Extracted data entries

------------

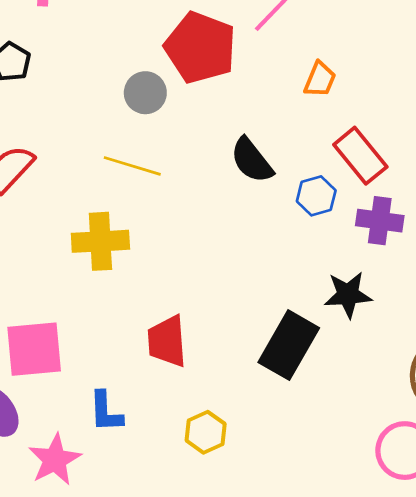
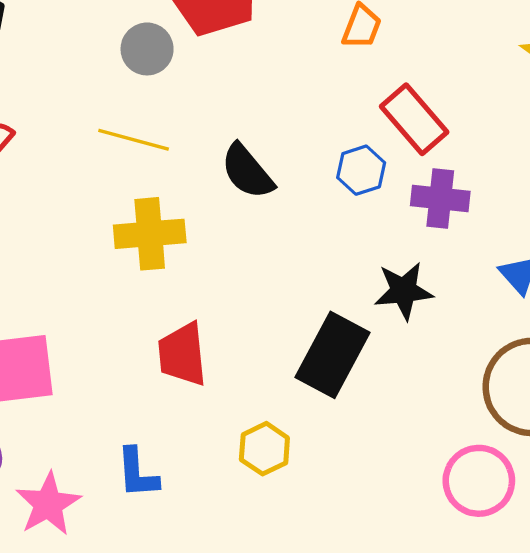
black semicircle: (252, 160) -> (247, 171), moved
yellow cross: (100, 241) -> (150, 234), moved
blue L-shape: (106, 412) -> (137, 473), moved
yellow hexagon: (206, 432) -> (264, 449), moved

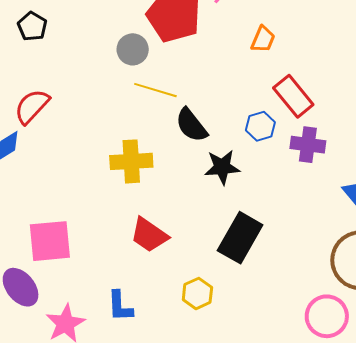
yellow line: (134, 140) -> (155, 90), moved
black star: (404, 291) -> (222, 167), moved
red trapezoid: (182, 354) -> (149, 235), turned -51

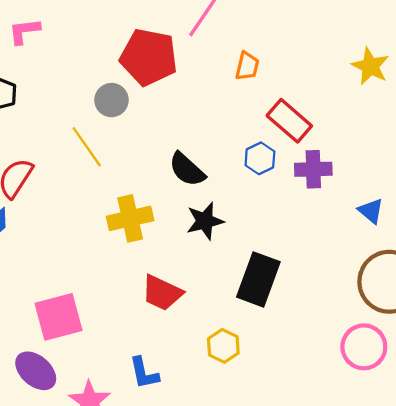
yellow line: (155, 90) -> (87, 147), moved, turned 48
black star: (222, 167) -> (205, 221), moved

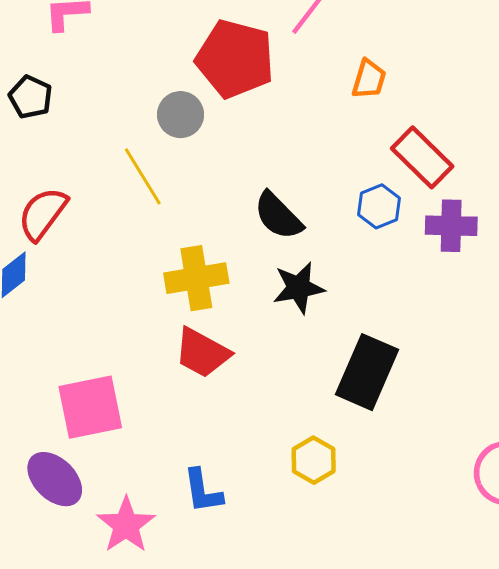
red trapezoid: (162, 293) -> (202, 353), moved

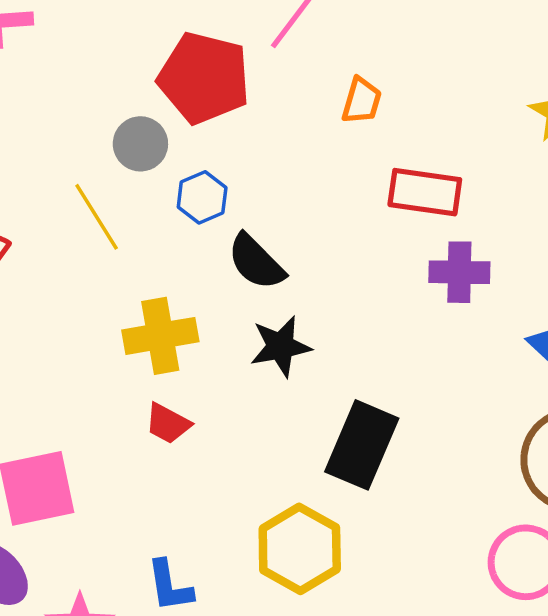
red rectangle: (422, 157) -> (425, 192), turned -36
blue hexagon: (379, 206) -> (202, 197), moved
red trapezoid: (202, 353) -> (168, 423), size x0.7
yellow hexagon: (314, 460) -> (300, 549), size x1.6

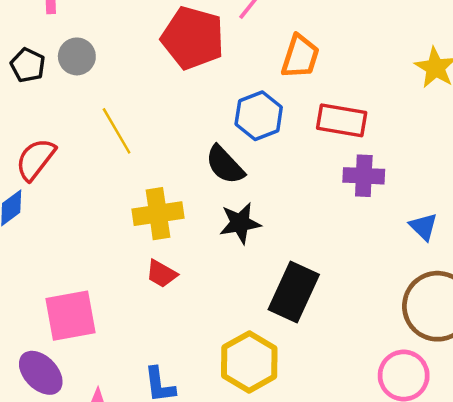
orange trapezoid: (362, 101) -> (300, 57), size x1.4
gray circle: (140, 144) -> (77, 56), moved
blue hexagon: (202, 197) -> (259, 116), moved, size x1.4

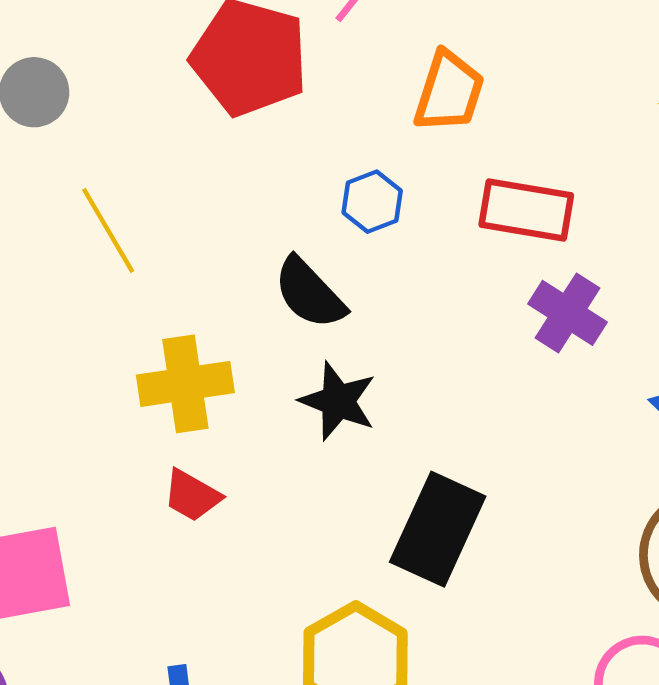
blue hexagon: (259, 116) -> (372, 202), size x0.7
purple cross: (364, 176) -> (567, 313), turned 30
black star: (240, 223) -> (338, 401), turned 30

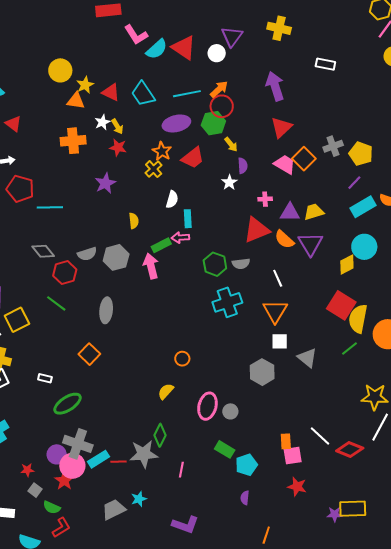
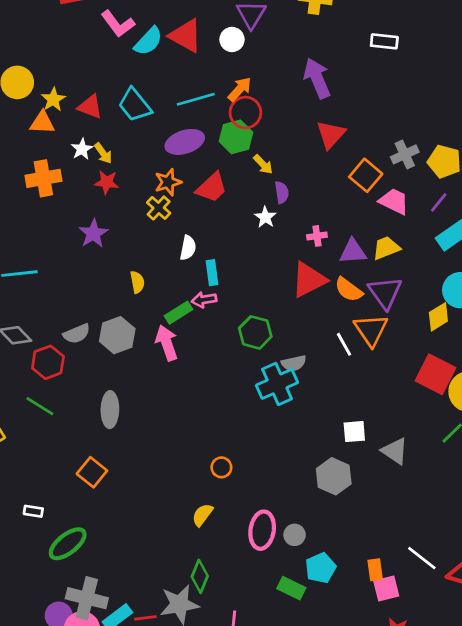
orange star: (162, 151) -> (168, 182), turned 30
pink trapezoid: (285, 164) -> (394, 201), moved
gray semicircle: (241, 264) -> (294, 363), moved
orange triangle: (275, 311) -> (371, 330), moved
cyan pentagon: (246, 465) -> (321, 568), moved

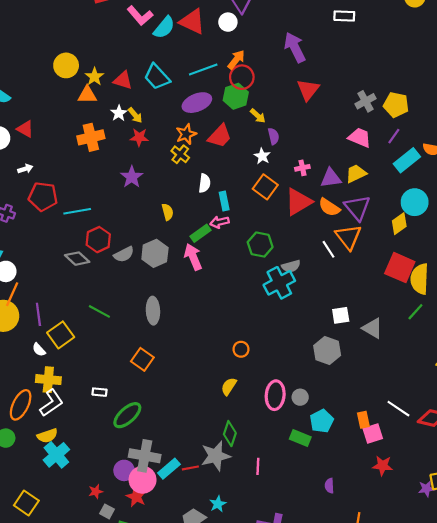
orange square: (366, 175) -> (265, 187), moved
red hexagon: (48, 362) -> (98, 240), moved

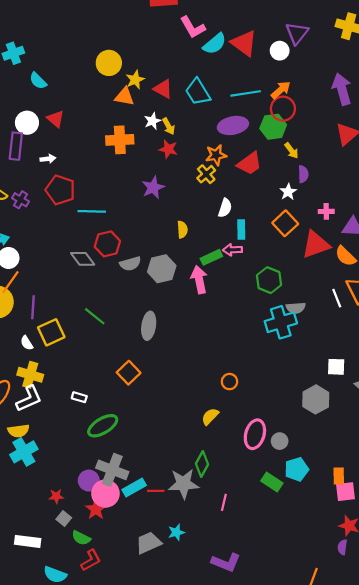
purple semicircle: (329, 486) -> (342, 547), moved

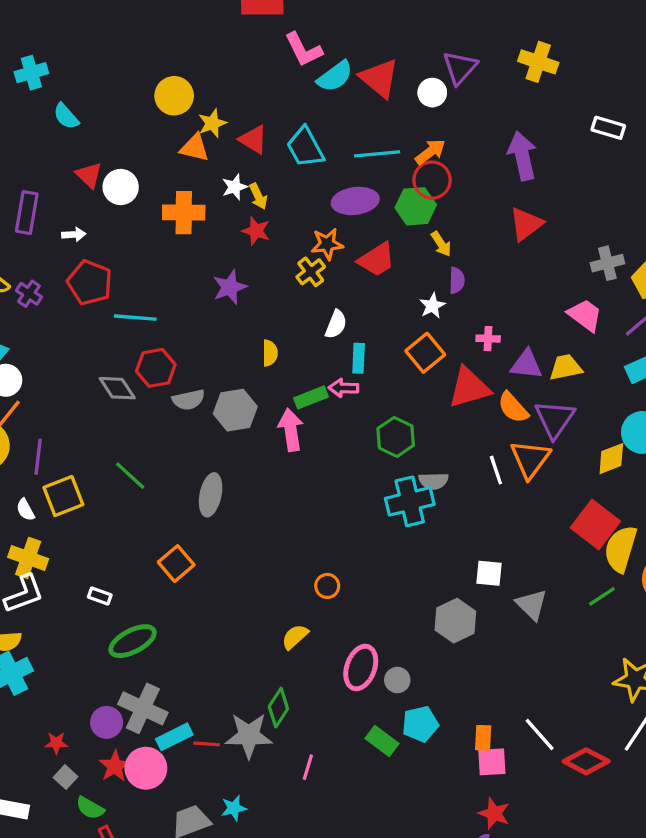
white circle: (27, 123) -> (121, 187), moved
pink circle: (105, 493) -> (146, 768), moved

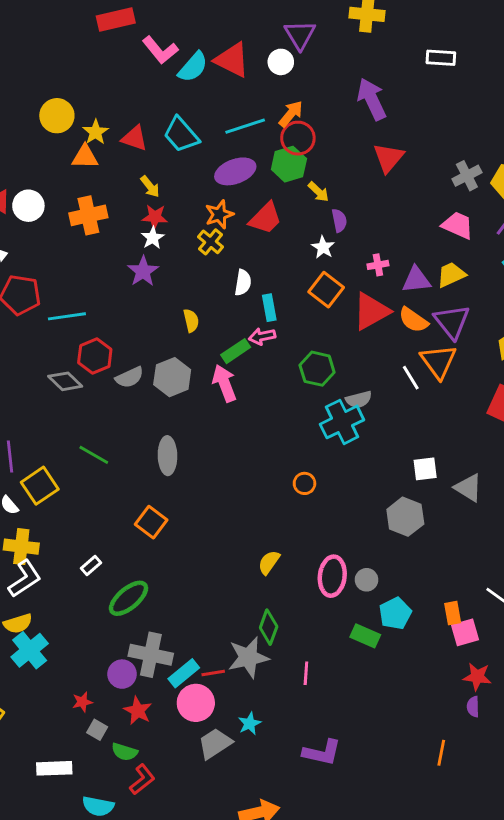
white star: (235, 187) -> (153, 238), moved
orange circle: (327, 586) -> (305, 483), moved
white rectangle: (100, 596) -> (91, 566), turned -48
pink circle: (146, 768) -> (196, 703), moved

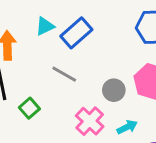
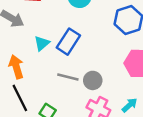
gray circle: (114, 90) -> (93, 80), moved

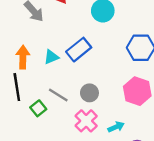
cyan triangle: (42, 43) -> (51, 57), moved
gray line: (68, 77) -> (58, 95), moved

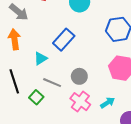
orange arrow: (23, 57) -> (14, 39), moved
cyan triangle: (51, 57) -> (41, 58), moved

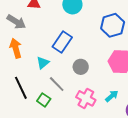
gray circle: (79, 76) -> (81, 67), moved
gray line: (52, 83) -> (57, 84), turned 30

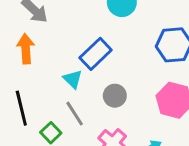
cyan triangle: (43, 63) -> (73, 79), moved, turned -48

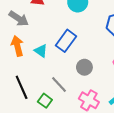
cyan triangle: (73, 79) -> (41, 51), moved

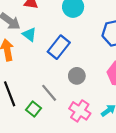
cyan triangle: (41, 51) -> (29, 34), moved

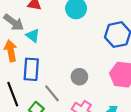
blue rectangle: (59, 47) -> (31, 69), moved, turned -35

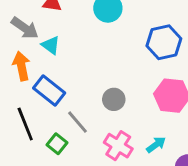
blue rectangle: (31, 69) -> (49, 90), turned -55

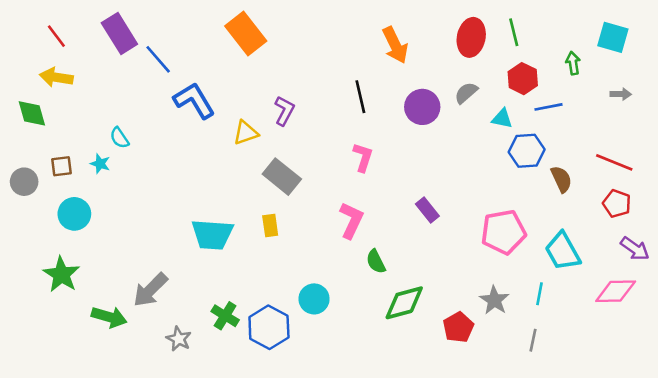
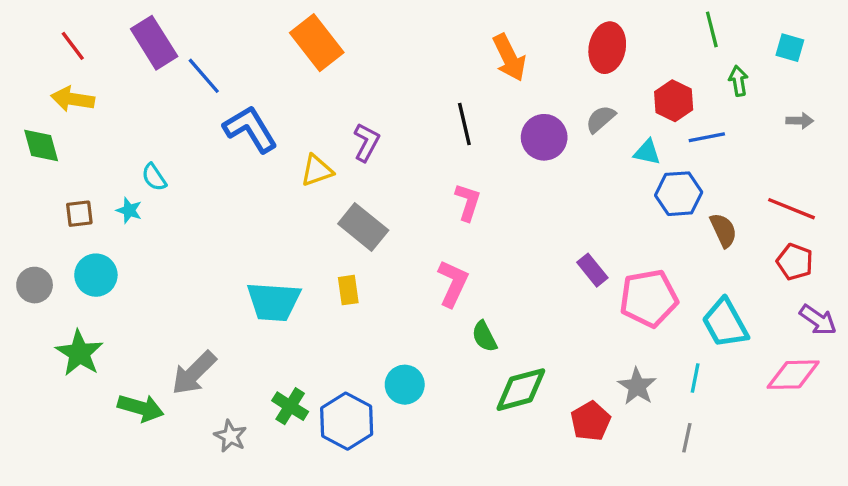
green line: (514, 32) -> (712, 29), moved
cyan square: (613, 37) -> (790, 48), size x0.7
gray circle: (24, 182) -> (35, 285), moved
purple rectangle: (427, 210) -> (592, 270), moved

------------

Begin with the first line of the records and repeat every line up to the one with "yellow line: (134, 140) -> (155, 90), moved", counting that line too. Pictures are not part of the copy.

black semicircle: (252, 160) -> (247, 171), moved
yellow cross: (100, 241) -> (150, 234), moved
blue L-shape: (106, 412) -> (137, 473), moved
yellow hexagon: (206, 432) -> (264, 449), moved

yellow line: (134, 140) -> (155, 90), moved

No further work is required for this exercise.